*** Opening of MATERIAL SHOWN ***

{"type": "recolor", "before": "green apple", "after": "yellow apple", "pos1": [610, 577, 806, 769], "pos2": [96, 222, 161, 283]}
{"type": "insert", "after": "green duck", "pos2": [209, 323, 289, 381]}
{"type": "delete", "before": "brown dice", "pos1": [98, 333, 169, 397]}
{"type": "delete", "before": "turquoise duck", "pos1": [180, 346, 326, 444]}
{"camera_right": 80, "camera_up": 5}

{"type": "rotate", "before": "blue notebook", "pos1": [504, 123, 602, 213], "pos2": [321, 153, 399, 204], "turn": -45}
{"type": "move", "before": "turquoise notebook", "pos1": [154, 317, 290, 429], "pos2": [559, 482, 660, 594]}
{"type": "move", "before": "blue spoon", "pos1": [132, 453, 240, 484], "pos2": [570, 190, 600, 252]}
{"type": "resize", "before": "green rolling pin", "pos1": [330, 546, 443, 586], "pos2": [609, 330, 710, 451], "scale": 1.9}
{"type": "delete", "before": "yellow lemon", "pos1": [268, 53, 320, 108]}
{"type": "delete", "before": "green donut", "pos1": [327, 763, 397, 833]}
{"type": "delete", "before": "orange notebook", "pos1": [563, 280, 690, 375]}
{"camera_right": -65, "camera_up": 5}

*** Close of MATERIAL SHOWN ***
*** Opening of MATERIAL SHOWN ***

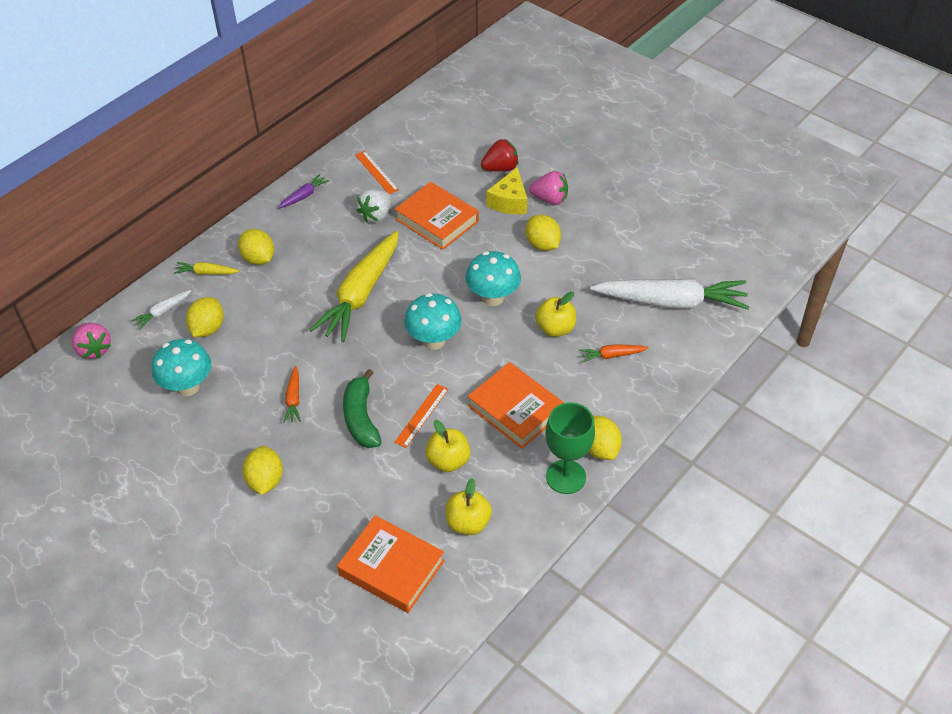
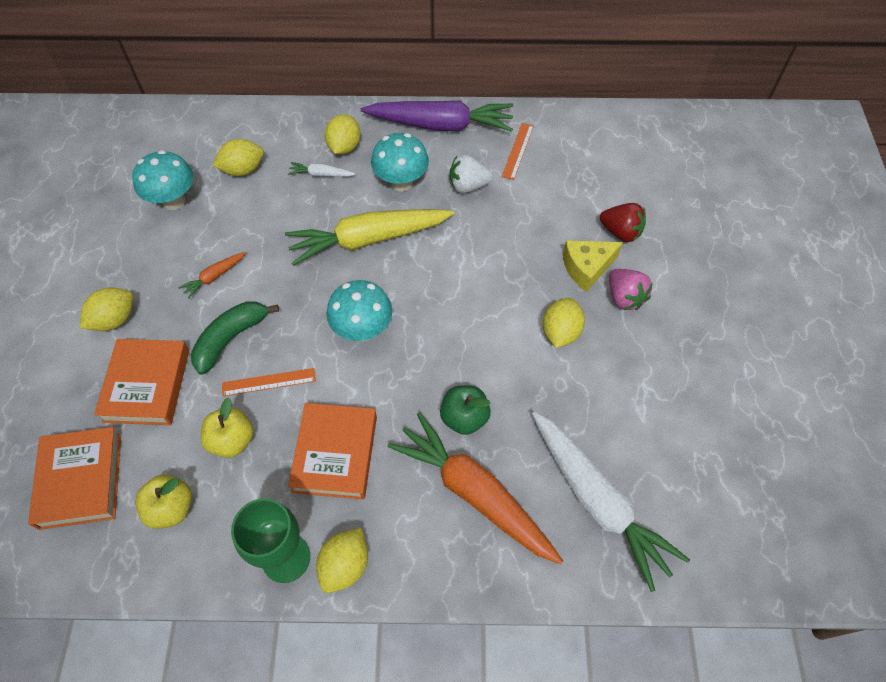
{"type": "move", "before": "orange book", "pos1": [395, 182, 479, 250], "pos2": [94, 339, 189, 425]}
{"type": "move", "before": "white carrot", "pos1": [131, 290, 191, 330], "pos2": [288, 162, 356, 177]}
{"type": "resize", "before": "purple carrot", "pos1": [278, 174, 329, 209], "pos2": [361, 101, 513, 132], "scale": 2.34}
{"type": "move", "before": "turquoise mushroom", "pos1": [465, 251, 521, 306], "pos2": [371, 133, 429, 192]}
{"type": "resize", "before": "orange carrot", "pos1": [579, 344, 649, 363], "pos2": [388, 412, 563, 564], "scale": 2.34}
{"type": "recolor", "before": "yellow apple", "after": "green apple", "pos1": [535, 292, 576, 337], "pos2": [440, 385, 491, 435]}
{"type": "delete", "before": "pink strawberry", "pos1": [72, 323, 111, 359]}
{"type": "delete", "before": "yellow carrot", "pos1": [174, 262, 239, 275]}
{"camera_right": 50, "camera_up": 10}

*** Close of MATERIAL SHOWN ***

#### [WHAT THE TASK ASKS]
Please copy every line of the material that contains the word "duck".

#### [ANSWER TO THE EXERCISE]
{"type": "insert", "after": "green duck", "pos2": [209, 323, 289, 381]}
{"type": "delete", "before": "turquoise duck", "pos1": [180, 346, 326, 444]}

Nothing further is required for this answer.